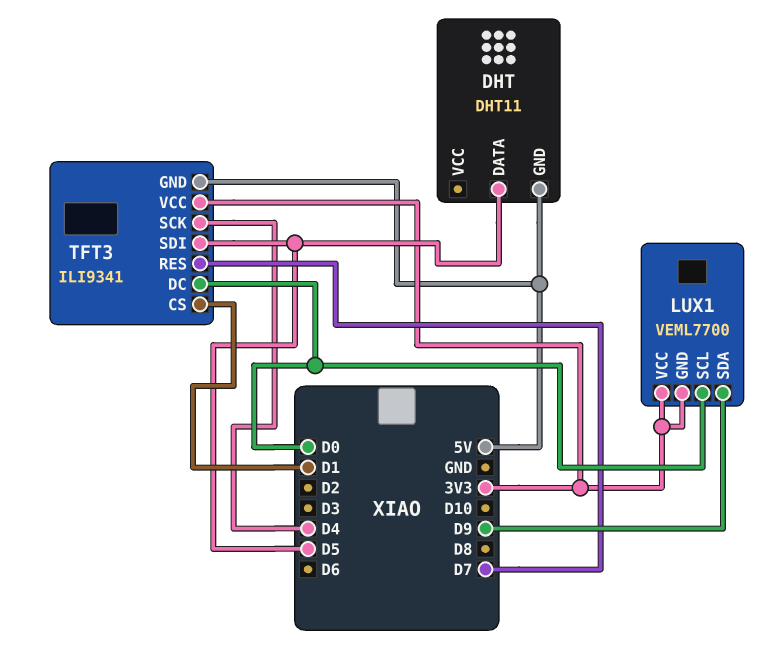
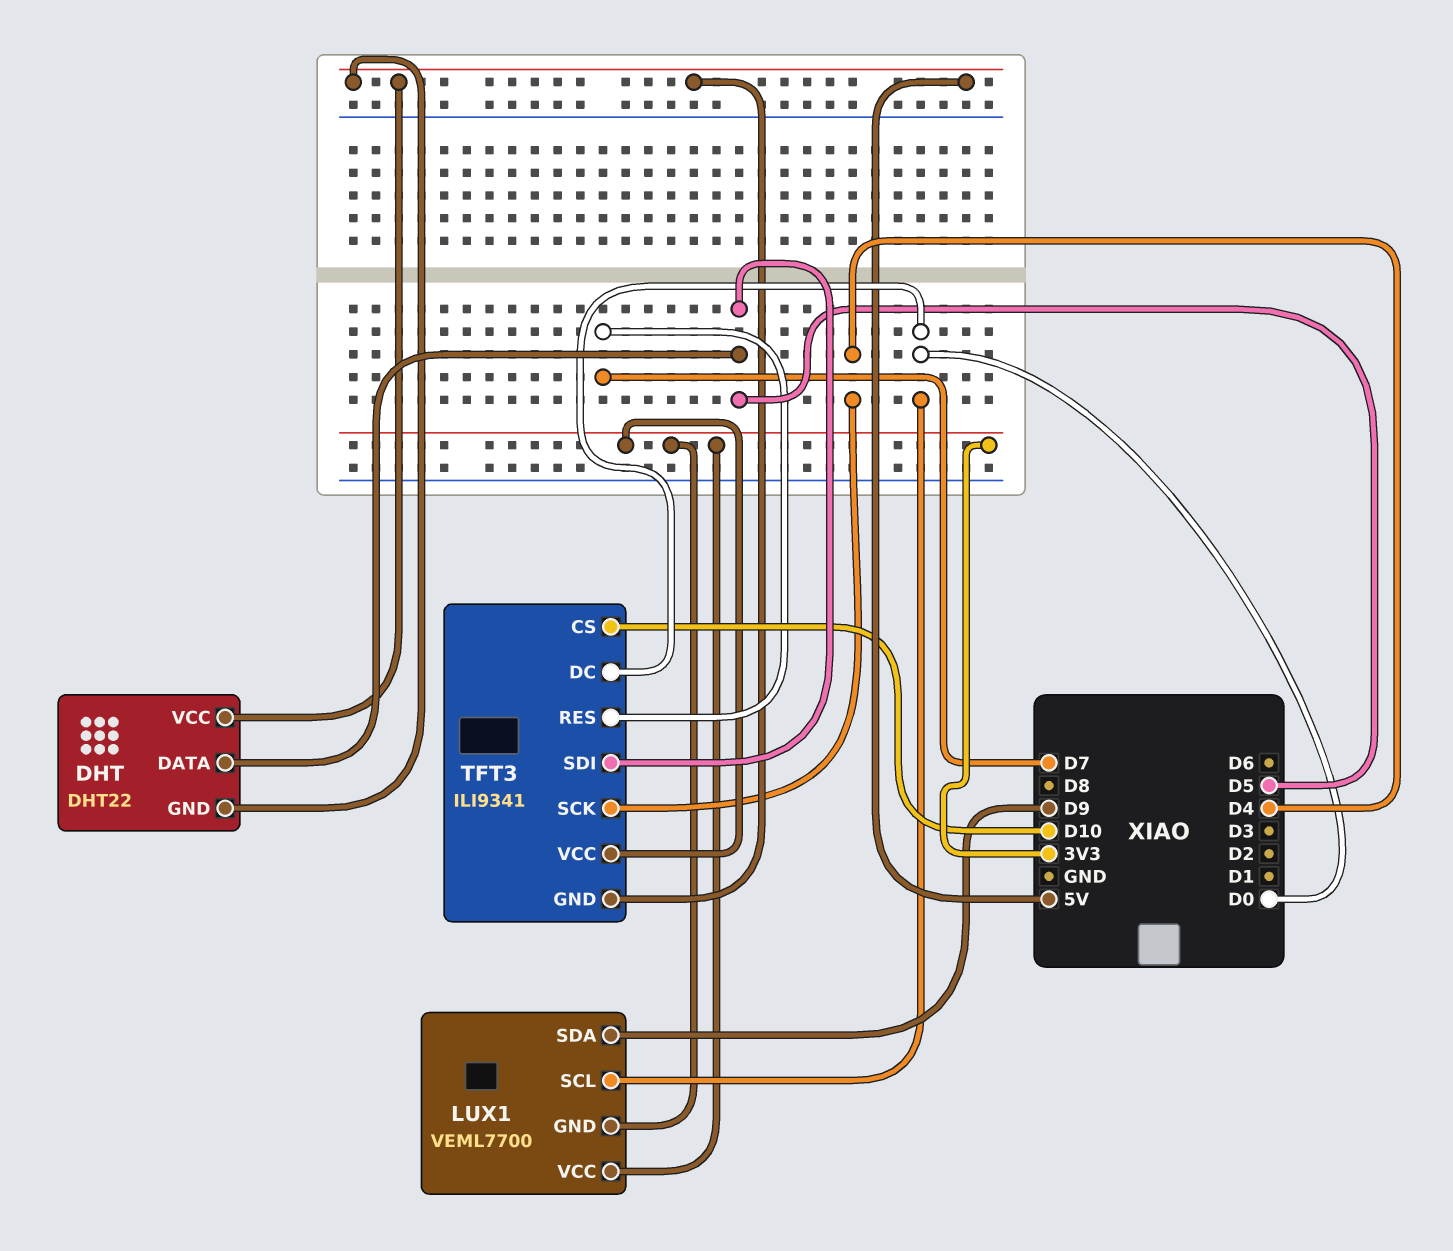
DHT: DHT11 -> DHT22
DHT pin VCC: none -> 5V
TFT3 pin CS: D1 -> D10

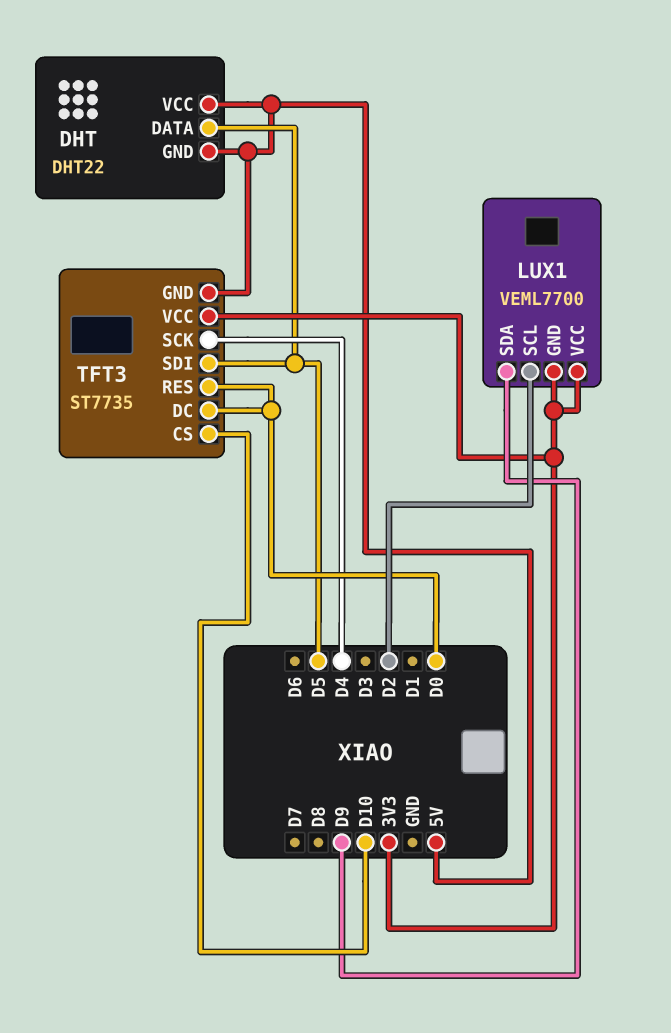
LUX1 pin SCL: D0 -> D2
TFT3: ILI9341 -> ST7735
TFT3 pin RES: D7 -> D0

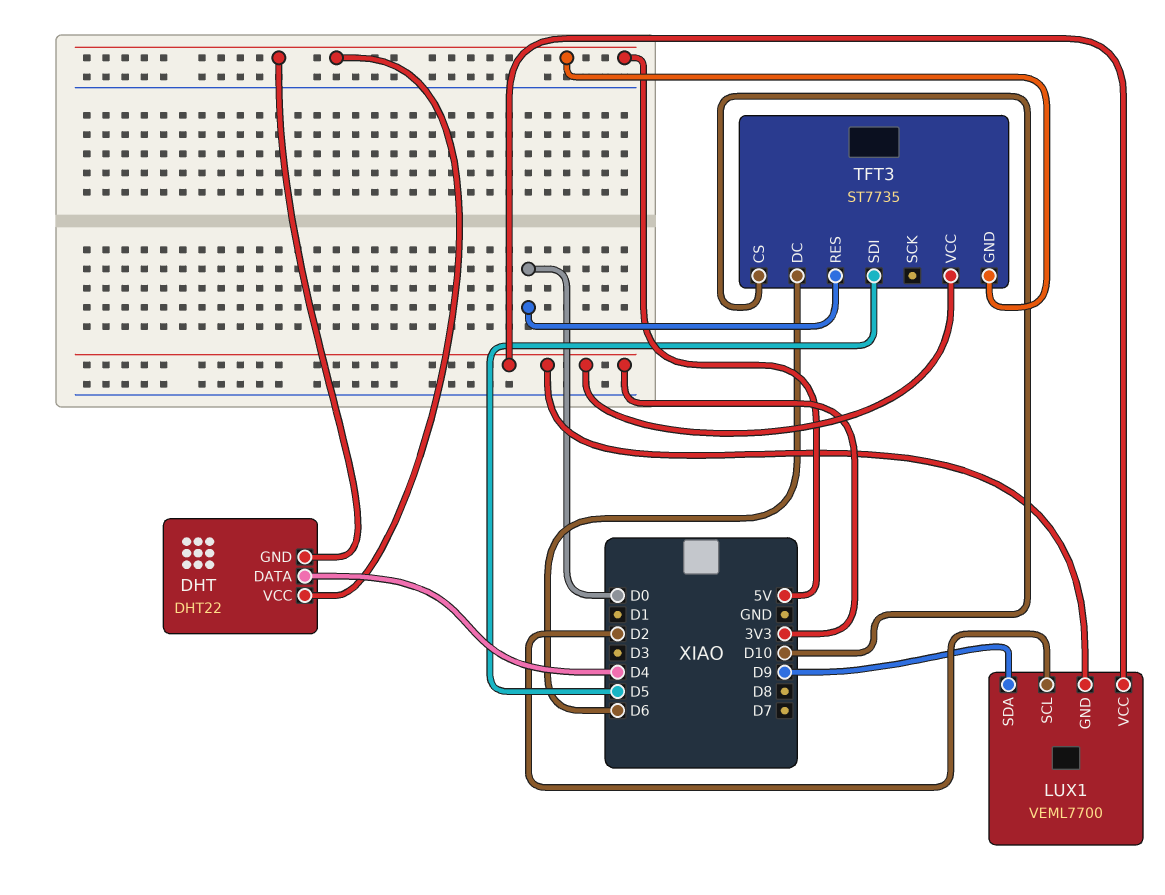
DHT pin DATA: D5 -> D4
TFT3 pin DC: D0 -> D6
TFT3 pin SCK: D4 -> none

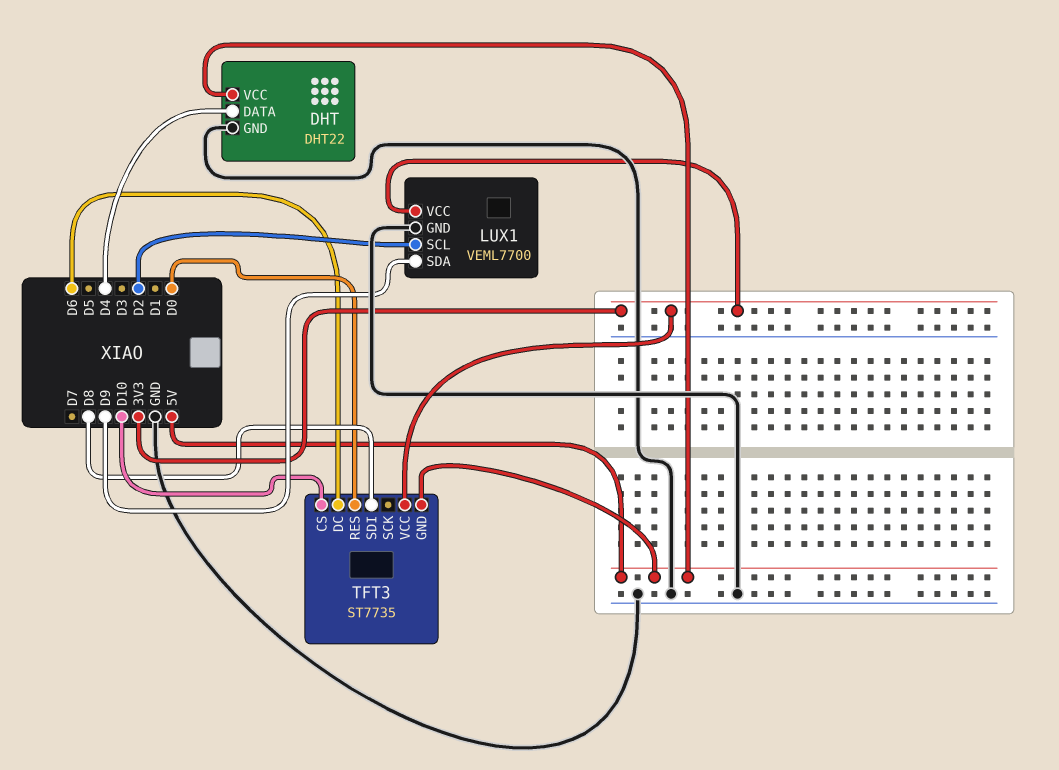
DHT pin GND: 5V -> GND
LUX1 pin GND: 3V3 -> GND
TFT3 pin SDI: D5 -> D8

____

TRY IT ::
Only an exact copy of the lines from the one with "TFT3 pin CS: D1 -> D10" through the last line of the listing should be given; pictures must not be included.

SOLVED EXERCISE ::
TFT3 pin CS: D1 -> D10

LUX1 pin SCL: D0 -> D2
TFT3: ILI9341 -> ST7735
TFT3 pin RES: D7 -> D0

DHT pin DATA: D5 -> D4
TFT3 pin DC: D0 -> D6
TFT3 pin SCK: D4 -> none

DHT pin GND: 5V -> GND
LUX1 pin GND: 3V3 -> GND
TFT3 pin SDI: D5 -> D8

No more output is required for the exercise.